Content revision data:
*** Block opens ***

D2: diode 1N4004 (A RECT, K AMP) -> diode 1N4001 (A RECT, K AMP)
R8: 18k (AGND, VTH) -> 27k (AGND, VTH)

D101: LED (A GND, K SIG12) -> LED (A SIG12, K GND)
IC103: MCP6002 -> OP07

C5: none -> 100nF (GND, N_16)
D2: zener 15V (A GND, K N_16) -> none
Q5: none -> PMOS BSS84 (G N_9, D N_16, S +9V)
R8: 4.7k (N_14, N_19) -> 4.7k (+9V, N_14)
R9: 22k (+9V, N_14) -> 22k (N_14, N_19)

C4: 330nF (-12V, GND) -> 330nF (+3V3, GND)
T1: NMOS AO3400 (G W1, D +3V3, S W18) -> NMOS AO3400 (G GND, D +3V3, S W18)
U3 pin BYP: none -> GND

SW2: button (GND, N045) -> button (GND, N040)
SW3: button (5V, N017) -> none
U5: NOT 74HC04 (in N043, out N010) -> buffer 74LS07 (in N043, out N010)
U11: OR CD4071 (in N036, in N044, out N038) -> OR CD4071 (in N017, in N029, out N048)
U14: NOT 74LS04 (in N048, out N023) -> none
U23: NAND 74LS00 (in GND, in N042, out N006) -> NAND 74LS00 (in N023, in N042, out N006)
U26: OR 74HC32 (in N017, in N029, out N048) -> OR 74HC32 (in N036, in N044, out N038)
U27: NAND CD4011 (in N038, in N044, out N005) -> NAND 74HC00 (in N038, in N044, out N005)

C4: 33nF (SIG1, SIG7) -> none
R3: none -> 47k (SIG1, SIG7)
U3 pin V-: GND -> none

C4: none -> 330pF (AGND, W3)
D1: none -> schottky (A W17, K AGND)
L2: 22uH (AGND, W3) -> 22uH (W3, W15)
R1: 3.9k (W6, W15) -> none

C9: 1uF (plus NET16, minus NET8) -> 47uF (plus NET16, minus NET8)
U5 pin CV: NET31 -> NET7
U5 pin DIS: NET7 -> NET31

*** Block closes ***

▸ **EXERCISE DETAILS**
Please give back, exactly as it stands above, the stretch from the line with "R8: 4.7k (N_14, N_19) -> 4.7k (+9V, N_14)" through the line with "SW3: button (5V, N017) -> none", and no line outside it.

▸ **SOLUTION TO THE EXERCISE**
R8: 4.7k (N_14, N_19) -> 4.7k (+9V, N_14)
R9: 22k (+9V, N_14) -> 22k (N_14, N_19)

C4: 330nF (-12V, GND) -> 330nF (+3V3, GND)
T1: NMOS AO3400 (G W1, D +3V3, S W18) -> NMOS AO3400 (G GND, D +3V3, S W18)
U3 pin BYP: none -> GND

SW2: button (GND, N045) -> button (GND, N040)
SW3: button (5V, N017) -> none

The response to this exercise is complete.